Source data:
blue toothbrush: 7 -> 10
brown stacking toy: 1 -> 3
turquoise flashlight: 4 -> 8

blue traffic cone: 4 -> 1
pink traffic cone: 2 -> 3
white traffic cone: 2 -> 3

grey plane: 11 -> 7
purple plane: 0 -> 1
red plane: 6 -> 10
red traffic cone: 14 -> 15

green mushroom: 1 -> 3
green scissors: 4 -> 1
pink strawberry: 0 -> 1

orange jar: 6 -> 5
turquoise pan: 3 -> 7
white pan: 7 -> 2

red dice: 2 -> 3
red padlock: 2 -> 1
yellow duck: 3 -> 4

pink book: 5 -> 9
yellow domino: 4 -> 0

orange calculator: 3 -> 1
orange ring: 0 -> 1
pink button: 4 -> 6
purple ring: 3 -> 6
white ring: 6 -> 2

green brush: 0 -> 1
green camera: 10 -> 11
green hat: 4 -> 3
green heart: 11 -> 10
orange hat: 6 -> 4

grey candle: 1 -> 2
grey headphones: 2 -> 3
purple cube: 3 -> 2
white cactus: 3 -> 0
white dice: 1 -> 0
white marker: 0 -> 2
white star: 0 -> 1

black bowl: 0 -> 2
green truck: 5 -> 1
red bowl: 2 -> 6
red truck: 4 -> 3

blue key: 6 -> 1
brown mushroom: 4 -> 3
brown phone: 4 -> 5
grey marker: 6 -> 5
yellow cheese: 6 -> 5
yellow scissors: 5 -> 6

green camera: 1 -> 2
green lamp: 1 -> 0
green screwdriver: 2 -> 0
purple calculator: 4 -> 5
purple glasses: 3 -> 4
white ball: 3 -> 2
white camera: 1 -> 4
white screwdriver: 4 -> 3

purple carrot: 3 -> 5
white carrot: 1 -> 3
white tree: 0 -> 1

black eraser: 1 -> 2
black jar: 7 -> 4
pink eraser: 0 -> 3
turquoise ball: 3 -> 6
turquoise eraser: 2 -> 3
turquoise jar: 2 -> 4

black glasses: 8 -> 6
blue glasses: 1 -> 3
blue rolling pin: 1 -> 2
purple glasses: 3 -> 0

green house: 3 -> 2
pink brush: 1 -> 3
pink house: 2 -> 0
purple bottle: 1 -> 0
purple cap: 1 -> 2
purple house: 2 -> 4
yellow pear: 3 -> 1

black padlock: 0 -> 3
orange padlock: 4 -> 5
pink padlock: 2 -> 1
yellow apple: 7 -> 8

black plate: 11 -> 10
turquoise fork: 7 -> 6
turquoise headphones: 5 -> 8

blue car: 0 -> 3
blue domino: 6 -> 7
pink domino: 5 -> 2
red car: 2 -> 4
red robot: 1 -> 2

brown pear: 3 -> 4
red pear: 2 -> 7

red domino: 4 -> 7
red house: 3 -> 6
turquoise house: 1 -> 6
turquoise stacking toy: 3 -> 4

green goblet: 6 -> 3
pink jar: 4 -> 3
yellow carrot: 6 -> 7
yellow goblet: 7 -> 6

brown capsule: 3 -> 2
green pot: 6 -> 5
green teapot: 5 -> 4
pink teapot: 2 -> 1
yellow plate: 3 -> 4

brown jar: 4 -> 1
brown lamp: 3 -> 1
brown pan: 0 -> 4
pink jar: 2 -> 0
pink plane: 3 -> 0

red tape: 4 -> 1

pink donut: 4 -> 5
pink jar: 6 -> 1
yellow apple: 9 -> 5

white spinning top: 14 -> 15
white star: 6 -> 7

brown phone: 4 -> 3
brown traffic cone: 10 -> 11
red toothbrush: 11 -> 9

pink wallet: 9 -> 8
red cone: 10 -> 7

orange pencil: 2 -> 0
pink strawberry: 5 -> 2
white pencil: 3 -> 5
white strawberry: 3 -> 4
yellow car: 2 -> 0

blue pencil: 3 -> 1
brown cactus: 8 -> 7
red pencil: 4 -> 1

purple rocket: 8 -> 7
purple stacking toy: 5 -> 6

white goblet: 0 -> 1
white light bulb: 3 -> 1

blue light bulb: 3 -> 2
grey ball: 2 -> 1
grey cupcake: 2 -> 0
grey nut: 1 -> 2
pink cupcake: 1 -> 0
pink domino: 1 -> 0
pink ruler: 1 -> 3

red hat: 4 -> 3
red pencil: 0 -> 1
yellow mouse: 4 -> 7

§ EXERCISE AIM
The entries above must be copied verbatim. Leave none out.

§ TASK ANSWER
blue toothbrush: 7 -> 10
brown stacking toy: 1 -> 3
turquoise flashlight: 4 -> 8

blue traffic cone: 4 -> 1
pink traffic cone: 2 -> 3
white traffic cone: 2 -> 3

grey plane: 11 -> 7
purple plane: 0 -> 1
red plane: 6 -> 10
red traffic cone: 14 -> 15

green mushroom: 1 -> 3
green scissors: 4 -> 1
pink strawberry: 0 -> 1

orange jar: 6 -> 5
turquoise pan: 3 -> 7
white pan: 7 -> 2

red dice: 2 -> 3
red padlock: 2 -> 1
yellow duck: 3 -> 4

pink book: 5 -> 9
yellow domino: 4 -> 0

orange calculator: 3 -> 1
orange ring: 0 -> 1
pink button: 4 -> 6
purple ring: 3 -> 6
white ring: 6 -> 2

green brush: 0 -> 1
green camera: 10 -> 11
green hat: 4 -> 3
green heart: 11 -> 10
orange hat: 6 -> 4

grey candle: 1 -> 2
grey headphones: 2 -> 3
purple cube: 3 -> 2
white cactus: 3 -> 0
white dice: 1 -> 0
white marker: 0 -> 2
white star: 0 -> 1

black bowl: 0 -> 2
green truck: 5 -> 1
red bowl: 2 -> 6
red truck: 4 -> 3

blue key: 6 -> 1
brown mushroom: 4 -> 3
brown phone: 4 -> 5
grey marker: 6 -> 5
yellow cheese: 6 -> 5
yellow scissors: 5 -> 6

green camera: 1 -> 2
green lamp: 1 -> 0
green screwdriver: 2 -> 0
purple calculator: 4 -> 5
purple glasses: 3 -> 4
white ball: 3 -> 2
white camera: 1 -> 4
white screwdriver: 4 -> 3

purple carrot: 3 -> 5
white carrot: 1 -> 3
white tree: 0 -> 1

black eraser: 1 -> 2
black jar: 7 -> 4
pink eraser: 0 -> 3
turquoise ball: 3 -> 6
turquoise eraser: 2 -> 3
turquoise jar: 2 -> 4

black glasses: 8 -> 6
blue glasses: 1 -> 3
blue rolling pin: 1 -> 2
purple glasses: 3 -> 0

green house: 3 -> 2
pink brush: 1 -> 3
pink house: 2 -> 0
purple bottle: 1 -> 0
purple cap: 1 -> 2
purple house: 2 -> 4
yellow pear: 3 -> 1

black padlock: 0 -> 3
orange padlock: 4 -> 5
pink padlock: 2 -> 1
yellow apple: 7 -> 8

black plate: 11 -> 10
turquoise fork: 7 -> 6
turquoise headphones: 5 -> 8

blue car: 0 -> 3
blue domino: 6 -> 7
pink domino: 5 -> 2
red car: 2 -> 4
red robot: 1 -> 2

brown pear: 3 -> 4
red pear: 2 -> 7

red domino: 4 -> 7
red house: 3 -> 6
turquoise house: 1 -> 6
turquoise stacking toy: 3 -> 4

green goblet: 6 -> 3
pink jar: 4 -> 3
yellow carrot: 6 -> 7
yellow goblet: 7 -> 6

brown capsule: 3 -> 2
green pot: 6 -> 5
green teapot: 5 -> 4
pink teapot: 2 -> 1
yellow plate: 3 -> 4

brown jar: 4 -> 1
brown lamp: 3 -> 1
brown pan: 0 -> 4
pink jar: 2 -> 0
pink plane: 3 -> 0

red tape: 4 -> 1

pink donut: 4 -> 5
pink jar: 6 -> 1
yellow apple: 9 -> 5

white spinning top: 14 -> 15
white star: 6 -> 7

brown phone: 4 -> 3
brown traffic cone: 10 -> 11
red toothbrush: 11 -> 9

pink wallet: 9 -> 8
red cone: 10 -> 7

orange pencil: 2 -> 0
pink strawberry: 5 -> 2
white pencil: 3 -> 5
white strawberry: 3 -> 4
yellow car: 2 -> 0

blue pencil: 3 -> 1
brown cactus: 8 -> 7
red pencil: 4 -> 1

purple rocket: 8 -> 7
purple stacking toy: 5 -> 6

white goblet: 0 -> 1
white light bulb: 3 -> 1

blue light bulb: 3 -> 2
grey ball: 2 -> 1
grey cupcake: 2 -> 0
grey nut: 1 -> 2
pink cupcake: 1 -> 0
pink domino: 1 -> 0
pink ruler: 1 -> 3

red hat: 4 -> 3
red pencil: 0 -> 1
yellow mouse: 4 -> 7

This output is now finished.